• **TASK DESCRIPTION**
Look through the data for the string "glasses". Copy every line where it is found.

Object position data

☆ ☆ ☆ ☆ ☆ ☆ ☆

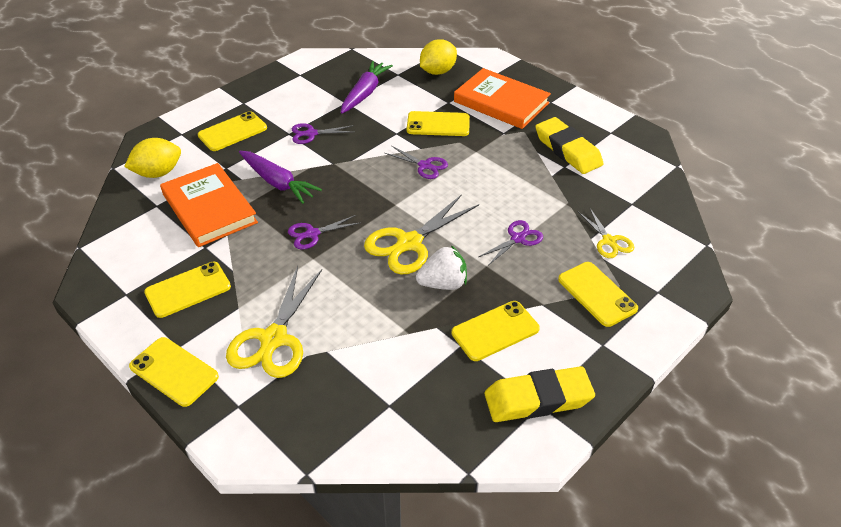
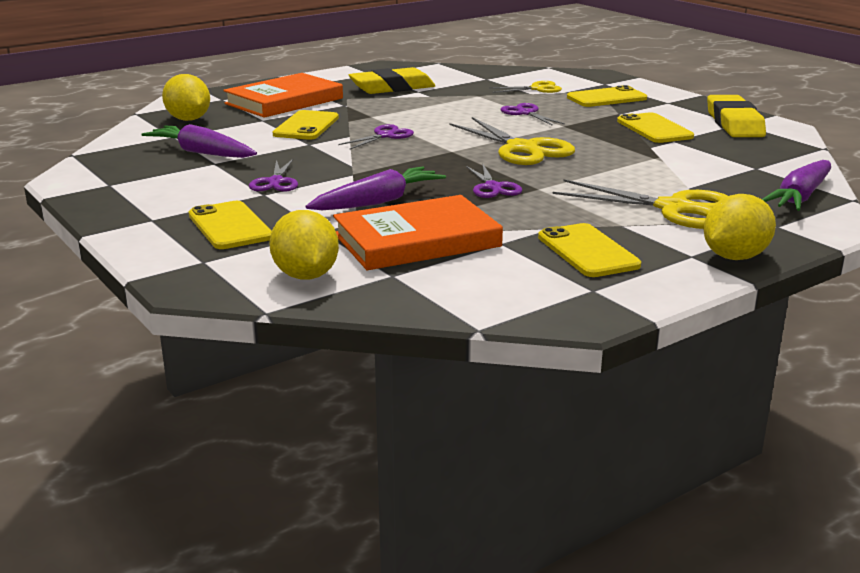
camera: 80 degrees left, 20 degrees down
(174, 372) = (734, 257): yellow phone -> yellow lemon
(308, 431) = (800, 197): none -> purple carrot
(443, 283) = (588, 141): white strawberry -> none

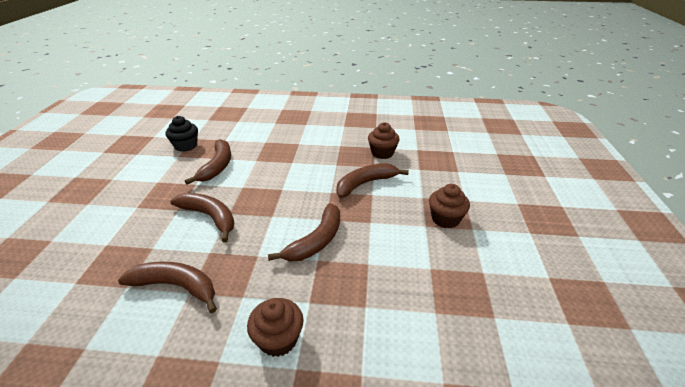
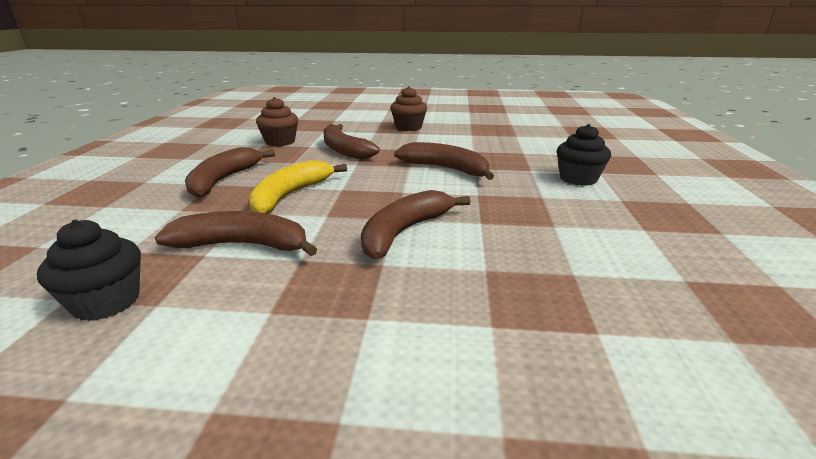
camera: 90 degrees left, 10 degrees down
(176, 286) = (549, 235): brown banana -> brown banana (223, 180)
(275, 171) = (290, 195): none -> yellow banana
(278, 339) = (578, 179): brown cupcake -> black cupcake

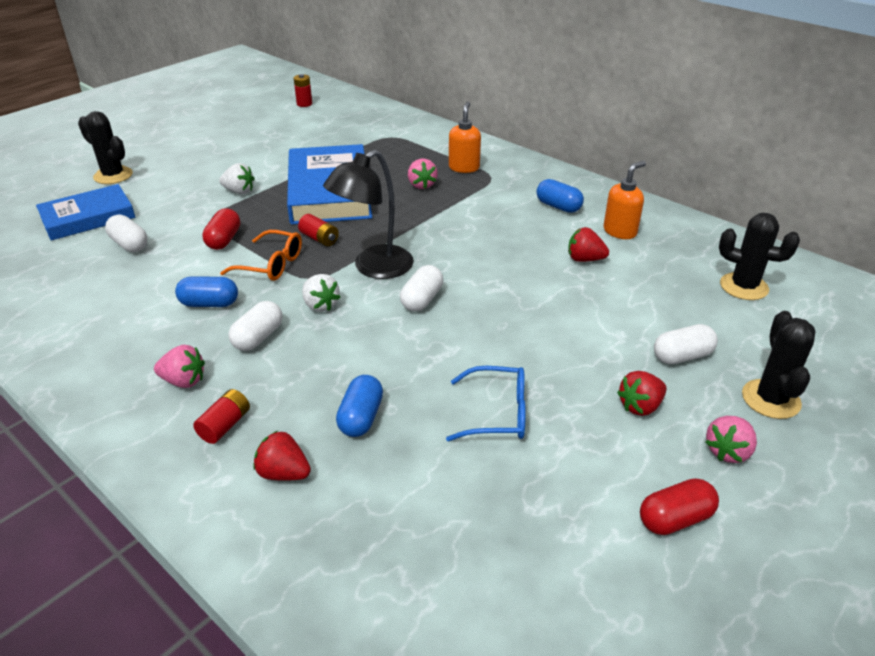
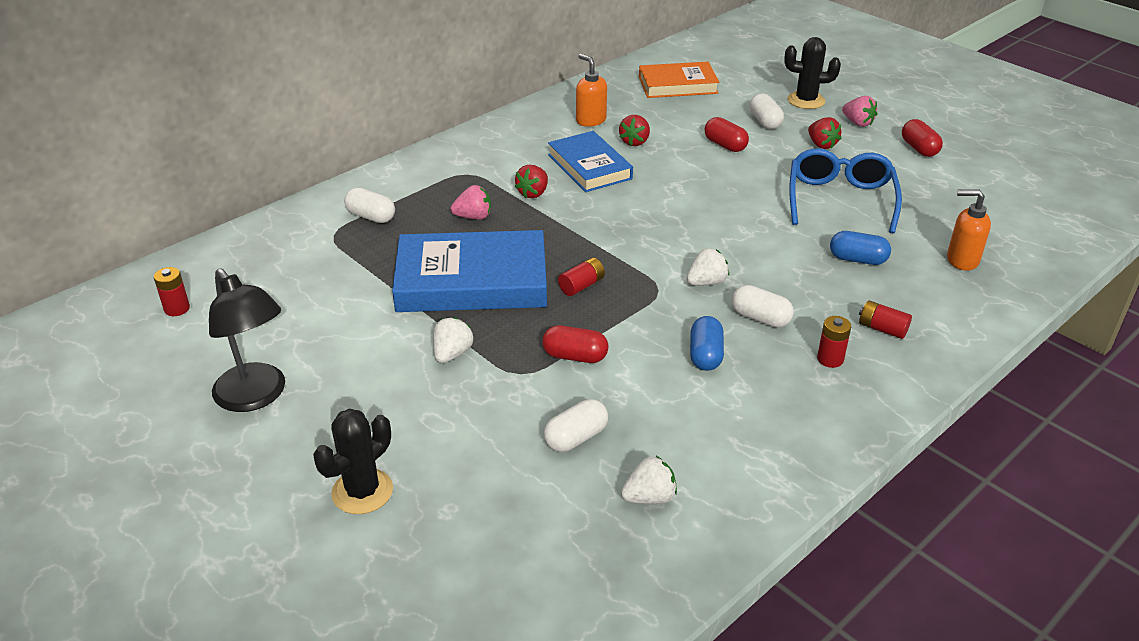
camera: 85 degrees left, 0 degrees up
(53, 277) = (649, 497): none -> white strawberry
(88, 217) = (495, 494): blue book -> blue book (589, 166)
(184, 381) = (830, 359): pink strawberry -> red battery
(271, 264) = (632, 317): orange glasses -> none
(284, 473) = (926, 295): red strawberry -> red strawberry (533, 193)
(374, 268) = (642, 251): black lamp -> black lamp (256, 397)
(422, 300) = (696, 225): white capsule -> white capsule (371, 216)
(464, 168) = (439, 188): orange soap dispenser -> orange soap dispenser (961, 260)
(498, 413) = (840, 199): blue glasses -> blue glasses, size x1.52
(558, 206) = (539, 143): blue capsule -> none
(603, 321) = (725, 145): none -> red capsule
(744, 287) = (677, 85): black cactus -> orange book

☆ ☆ ☆ ☆ ☆ ☆ ☆

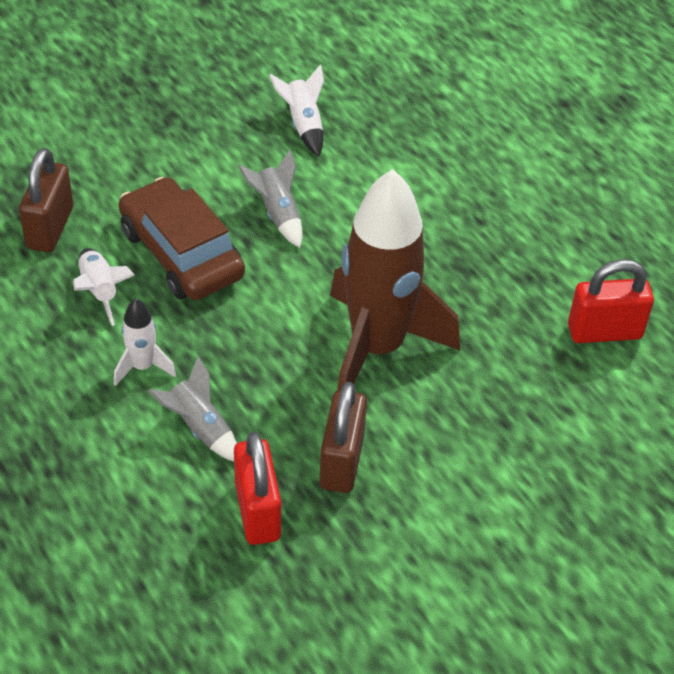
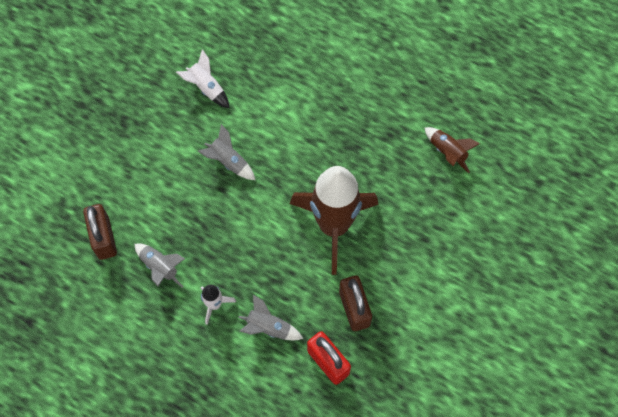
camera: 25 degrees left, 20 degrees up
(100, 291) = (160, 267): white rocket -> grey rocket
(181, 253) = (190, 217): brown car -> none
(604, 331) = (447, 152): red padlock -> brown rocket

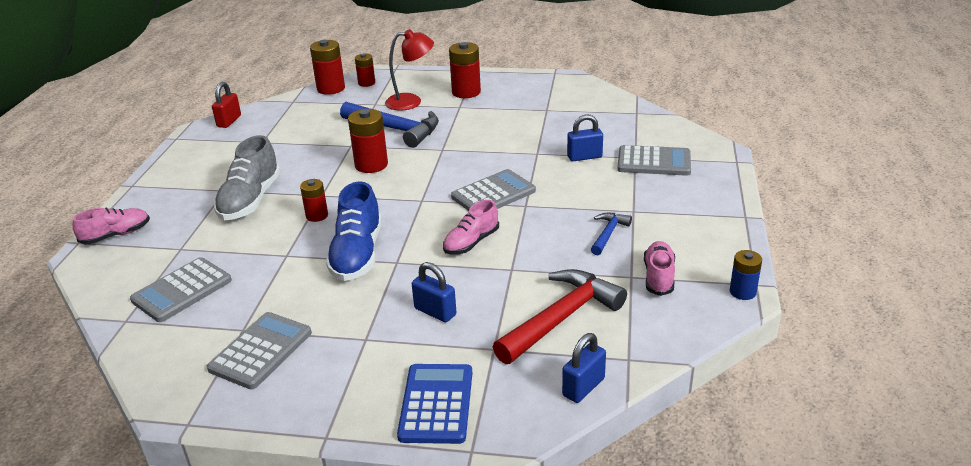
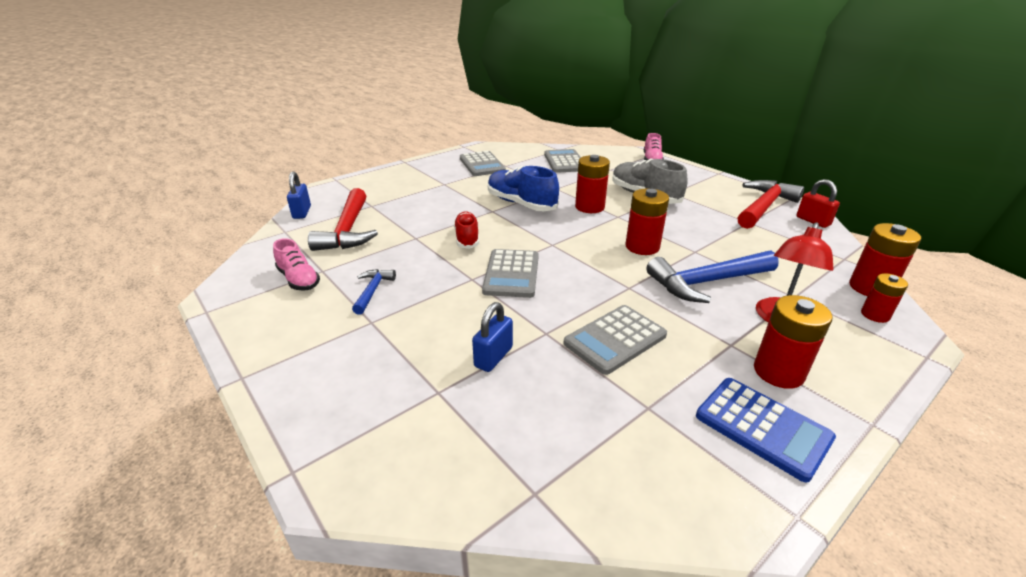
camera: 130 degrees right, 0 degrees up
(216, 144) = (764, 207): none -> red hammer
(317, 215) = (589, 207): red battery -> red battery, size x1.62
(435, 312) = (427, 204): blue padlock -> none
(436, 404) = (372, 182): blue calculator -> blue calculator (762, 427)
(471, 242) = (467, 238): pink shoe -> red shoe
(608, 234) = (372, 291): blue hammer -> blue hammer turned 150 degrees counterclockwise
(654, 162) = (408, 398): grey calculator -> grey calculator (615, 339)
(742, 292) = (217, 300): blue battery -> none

☆ ☆ ☆ ☆ ☆ ☆ ☆

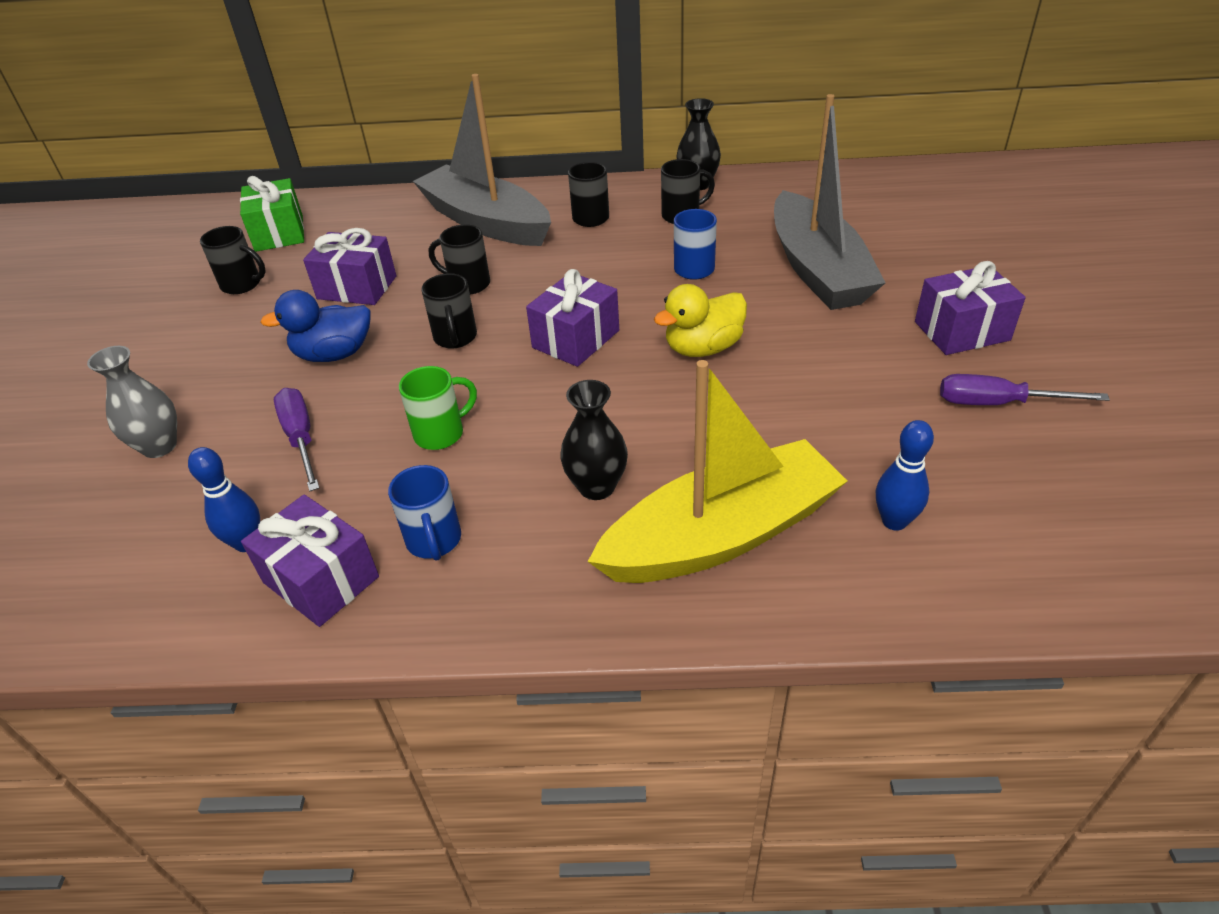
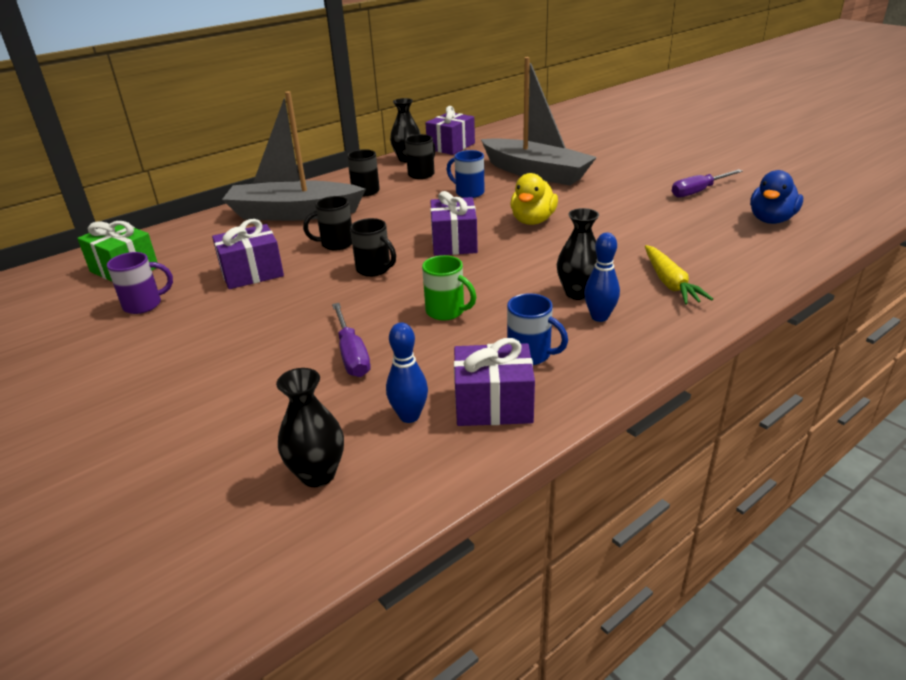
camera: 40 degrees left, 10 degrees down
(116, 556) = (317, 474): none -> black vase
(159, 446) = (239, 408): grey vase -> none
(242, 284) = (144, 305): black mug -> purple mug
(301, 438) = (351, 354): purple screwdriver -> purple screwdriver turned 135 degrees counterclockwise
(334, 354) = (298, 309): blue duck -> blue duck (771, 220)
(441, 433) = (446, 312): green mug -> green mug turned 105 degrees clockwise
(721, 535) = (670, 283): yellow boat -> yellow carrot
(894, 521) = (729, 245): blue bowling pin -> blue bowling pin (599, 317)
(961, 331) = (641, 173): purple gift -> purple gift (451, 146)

☆ ☆ ☆ ☆ ☆ ☆ ☆

• **RESULT OF THIS TASK**
(271, 264) = (632, 317): orange glasses -> none
(498, 413) = (840, 199): blue glasses -> blue glasses, size x1.52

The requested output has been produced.